### WORK TASK
Tally the lines below that contain the word "scissors", then give the tally alone.

### RECORDS TO PROCESS
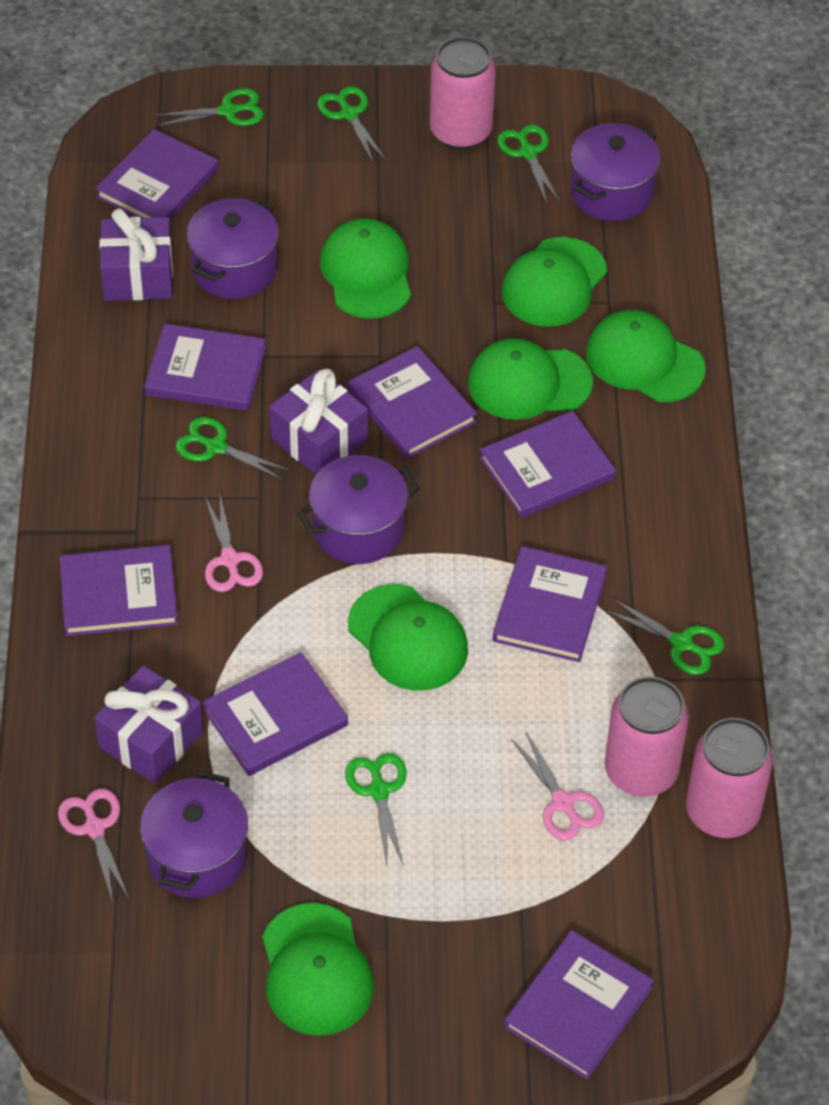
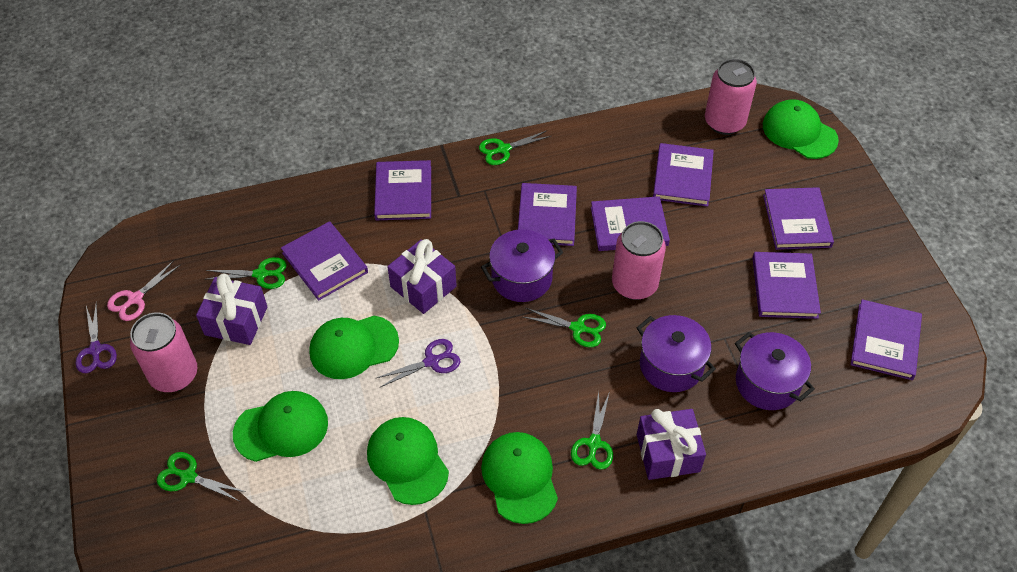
green cap: 6 -> 5
green scissors: 6 -> 5
pink scissors: 3 -> 1
purple pot: 4 -> 3
purple scissors: 0 -> 2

### ANSWER TO THIS TASK
3